### Set task
How many of the lines below contain the word "resolution"? Reply with the number alone.

### Provided material
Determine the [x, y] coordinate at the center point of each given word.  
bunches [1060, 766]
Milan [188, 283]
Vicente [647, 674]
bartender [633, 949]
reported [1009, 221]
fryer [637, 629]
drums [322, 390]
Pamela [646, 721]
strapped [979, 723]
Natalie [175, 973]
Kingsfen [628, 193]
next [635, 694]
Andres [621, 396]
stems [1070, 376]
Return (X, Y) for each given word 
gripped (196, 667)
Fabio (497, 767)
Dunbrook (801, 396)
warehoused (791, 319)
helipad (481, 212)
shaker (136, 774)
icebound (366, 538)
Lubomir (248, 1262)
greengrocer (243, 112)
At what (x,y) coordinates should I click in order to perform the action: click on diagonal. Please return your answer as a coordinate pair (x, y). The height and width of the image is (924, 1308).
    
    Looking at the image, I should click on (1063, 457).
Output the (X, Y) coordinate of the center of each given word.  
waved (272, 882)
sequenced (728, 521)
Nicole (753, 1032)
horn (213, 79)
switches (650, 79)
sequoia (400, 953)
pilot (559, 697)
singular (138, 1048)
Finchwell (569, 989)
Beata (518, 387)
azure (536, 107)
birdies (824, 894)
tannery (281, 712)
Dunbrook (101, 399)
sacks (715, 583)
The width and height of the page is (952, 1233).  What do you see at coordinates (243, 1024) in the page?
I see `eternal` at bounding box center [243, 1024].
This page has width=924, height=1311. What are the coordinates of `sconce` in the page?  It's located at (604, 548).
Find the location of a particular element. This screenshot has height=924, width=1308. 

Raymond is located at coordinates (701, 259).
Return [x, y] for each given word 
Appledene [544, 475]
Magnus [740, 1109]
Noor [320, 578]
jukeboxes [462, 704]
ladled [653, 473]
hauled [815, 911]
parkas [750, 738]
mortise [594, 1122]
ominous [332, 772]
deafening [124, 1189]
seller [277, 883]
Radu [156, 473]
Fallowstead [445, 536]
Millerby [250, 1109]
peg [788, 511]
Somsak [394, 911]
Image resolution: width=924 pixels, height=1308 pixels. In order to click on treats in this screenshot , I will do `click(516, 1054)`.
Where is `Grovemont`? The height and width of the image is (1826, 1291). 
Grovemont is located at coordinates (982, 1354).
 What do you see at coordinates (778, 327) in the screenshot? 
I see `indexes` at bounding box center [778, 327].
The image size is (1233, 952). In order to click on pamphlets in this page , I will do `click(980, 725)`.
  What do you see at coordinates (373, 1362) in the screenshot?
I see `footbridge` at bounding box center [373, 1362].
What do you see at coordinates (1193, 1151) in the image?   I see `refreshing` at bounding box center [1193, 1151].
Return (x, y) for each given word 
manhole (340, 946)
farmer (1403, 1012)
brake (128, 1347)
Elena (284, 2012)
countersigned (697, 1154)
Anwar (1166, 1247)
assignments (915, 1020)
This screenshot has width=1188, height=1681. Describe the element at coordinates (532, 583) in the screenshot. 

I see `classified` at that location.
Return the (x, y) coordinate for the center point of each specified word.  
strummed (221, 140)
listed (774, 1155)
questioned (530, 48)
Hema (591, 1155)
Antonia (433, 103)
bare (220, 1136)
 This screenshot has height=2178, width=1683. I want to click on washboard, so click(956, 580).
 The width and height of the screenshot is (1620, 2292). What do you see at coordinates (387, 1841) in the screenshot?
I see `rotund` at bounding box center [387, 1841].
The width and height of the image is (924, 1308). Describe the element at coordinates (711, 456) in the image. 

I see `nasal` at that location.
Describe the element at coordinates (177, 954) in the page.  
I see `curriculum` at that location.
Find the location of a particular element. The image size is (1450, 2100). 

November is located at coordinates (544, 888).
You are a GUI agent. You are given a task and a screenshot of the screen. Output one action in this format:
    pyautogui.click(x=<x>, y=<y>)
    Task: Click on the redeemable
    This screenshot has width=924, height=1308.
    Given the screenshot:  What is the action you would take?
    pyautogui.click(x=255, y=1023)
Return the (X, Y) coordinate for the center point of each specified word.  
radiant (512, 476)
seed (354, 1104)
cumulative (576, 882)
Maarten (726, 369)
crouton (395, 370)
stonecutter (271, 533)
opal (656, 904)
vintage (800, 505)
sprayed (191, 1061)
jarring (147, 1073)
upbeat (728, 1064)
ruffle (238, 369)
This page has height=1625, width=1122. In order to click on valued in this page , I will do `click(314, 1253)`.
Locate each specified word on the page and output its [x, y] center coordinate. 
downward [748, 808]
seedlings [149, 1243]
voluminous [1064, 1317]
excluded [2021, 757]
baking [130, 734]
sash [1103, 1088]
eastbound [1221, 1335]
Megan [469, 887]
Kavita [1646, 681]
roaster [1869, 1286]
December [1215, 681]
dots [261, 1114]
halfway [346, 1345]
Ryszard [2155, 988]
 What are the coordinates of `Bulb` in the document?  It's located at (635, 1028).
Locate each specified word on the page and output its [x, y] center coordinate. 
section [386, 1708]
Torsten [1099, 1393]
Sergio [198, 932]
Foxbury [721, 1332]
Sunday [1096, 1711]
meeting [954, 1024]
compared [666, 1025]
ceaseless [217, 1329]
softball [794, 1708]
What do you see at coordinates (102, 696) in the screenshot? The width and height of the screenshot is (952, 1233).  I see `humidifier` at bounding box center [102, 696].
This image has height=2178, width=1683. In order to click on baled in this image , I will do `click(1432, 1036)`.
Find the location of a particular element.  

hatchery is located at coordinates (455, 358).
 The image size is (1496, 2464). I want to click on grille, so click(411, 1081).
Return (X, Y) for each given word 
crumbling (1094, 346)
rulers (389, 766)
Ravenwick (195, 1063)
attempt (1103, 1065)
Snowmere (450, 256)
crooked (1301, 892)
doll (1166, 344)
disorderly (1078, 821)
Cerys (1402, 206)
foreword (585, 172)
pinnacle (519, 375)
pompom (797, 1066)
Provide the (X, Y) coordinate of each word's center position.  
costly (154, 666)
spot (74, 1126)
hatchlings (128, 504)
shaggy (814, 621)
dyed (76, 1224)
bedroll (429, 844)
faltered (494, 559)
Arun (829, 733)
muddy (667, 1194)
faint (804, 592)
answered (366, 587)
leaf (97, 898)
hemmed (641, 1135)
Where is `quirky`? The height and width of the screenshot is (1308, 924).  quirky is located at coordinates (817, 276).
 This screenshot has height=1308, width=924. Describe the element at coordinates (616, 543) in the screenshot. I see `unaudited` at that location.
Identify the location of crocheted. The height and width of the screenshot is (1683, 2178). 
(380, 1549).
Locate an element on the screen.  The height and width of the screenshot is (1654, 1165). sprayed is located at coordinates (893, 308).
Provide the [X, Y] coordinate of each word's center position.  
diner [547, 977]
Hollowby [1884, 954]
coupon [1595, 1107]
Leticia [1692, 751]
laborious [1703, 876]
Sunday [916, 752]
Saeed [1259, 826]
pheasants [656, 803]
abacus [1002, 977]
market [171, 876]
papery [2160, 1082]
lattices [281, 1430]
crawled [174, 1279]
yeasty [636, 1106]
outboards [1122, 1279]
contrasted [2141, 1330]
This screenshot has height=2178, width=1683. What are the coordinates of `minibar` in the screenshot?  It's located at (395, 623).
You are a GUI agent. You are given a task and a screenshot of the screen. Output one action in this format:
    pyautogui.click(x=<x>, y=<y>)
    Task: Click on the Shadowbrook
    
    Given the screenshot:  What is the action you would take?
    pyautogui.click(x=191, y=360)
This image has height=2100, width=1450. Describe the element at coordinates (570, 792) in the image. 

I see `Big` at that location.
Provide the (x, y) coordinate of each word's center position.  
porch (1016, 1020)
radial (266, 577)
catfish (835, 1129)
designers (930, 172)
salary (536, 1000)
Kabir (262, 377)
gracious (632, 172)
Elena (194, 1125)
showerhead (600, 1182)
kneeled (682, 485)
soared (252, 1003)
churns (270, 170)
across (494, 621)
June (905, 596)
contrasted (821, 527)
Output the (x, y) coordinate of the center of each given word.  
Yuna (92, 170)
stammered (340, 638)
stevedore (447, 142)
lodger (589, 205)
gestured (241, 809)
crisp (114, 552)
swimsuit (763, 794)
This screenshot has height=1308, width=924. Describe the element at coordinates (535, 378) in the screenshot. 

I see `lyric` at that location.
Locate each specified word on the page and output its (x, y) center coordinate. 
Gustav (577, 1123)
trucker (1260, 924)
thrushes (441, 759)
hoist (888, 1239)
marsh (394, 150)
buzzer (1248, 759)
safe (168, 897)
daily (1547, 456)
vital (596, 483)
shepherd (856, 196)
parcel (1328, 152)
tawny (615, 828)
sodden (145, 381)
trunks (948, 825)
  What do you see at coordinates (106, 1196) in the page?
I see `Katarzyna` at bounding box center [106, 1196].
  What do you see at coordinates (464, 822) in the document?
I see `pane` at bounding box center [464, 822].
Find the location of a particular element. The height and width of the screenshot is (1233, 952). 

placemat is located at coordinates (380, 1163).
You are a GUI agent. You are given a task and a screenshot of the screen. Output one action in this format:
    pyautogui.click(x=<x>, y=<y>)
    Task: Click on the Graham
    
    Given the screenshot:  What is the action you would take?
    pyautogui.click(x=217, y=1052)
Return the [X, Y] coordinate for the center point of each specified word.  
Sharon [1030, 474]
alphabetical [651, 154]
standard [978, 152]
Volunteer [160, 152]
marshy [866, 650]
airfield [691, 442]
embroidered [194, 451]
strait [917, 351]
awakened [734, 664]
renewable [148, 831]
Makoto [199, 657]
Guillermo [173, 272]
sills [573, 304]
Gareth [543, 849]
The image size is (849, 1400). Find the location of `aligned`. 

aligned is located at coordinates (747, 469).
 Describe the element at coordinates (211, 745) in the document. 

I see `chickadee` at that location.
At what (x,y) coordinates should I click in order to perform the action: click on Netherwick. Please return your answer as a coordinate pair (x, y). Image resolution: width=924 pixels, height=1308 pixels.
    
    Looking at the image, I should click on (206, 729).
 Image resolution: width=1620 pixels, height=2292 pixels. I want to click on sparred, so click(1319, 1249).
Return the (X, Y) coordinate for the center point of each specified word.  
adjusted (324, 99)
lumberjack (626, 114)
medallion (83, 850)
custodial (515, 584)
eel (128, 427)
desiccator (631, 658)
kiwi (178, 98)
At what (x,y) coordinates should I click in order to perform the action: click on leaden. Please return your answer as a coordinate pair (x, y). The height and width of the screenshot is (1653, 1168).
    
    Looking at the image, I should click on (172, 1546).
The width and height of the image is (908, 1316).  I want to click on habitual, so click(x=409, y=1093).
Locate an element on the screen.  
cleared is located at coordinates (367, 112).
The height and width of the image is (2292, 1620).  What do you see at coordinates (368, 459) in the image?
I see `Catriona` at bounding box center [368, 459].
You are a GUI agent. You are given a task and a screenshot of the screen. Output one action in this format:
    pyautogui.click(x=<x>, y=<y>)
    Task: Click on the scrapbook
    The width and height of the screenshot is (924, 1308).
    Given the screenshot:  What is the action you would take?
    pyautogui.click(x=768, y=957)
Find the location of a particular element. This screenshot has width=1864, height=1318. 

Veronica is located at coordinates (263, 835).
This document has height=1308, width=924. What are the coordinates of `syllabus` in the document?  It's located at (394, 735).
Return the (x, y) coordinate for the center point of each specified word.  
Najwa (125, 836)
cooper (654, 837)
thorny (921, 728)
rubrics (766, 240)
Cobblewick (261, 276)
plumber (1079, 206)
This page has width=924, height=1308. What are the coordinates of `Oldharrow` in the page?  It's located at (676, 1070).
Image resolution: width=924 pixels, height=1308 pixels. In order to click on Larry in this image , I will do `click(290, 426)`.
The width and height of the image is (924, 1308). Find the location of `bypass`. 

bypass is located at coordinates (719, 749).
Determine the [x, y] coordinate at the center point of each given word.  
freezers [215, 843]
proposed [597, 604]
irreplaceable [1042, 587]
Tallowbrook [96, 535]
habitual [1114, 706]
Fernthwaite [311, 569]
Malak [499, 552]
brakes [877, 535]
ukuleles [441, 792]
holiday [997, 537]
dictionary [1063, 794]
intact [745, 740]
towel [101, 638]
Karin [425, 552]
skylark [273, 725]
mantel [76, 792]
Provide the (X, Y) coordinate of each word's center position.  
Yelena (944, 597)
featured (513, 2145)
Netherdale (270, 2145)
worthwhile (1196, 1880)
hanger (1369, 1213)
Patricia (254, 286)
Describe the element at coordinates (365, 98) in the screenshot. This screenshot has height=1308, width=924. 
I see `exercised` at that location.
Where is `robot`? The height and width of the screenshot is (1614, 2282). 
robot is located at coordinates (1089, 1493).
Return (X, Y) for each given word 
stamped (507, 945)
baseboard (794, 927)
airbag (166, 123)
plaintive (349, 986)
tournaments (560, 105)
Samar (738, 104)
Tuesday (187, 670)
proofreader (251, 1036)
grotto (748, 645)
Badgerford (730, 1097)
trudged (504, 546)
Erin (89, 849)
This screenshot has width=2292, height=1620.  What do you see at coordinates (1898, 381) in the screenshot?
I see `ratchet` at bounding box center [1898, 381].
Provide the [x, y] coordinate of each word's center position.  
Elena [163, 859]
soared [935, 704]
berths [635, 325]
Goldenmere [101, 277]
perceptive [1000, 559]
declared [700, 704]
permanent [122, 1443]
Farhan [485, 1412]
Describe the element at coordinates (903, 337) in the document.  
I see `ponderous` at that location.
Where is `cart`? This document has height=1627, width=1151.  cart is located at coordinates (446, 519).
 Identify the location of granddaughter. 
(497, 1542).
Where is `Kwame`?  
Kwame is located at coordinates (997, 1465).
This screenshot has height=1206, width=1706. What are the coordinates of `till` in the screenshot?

### Response below
4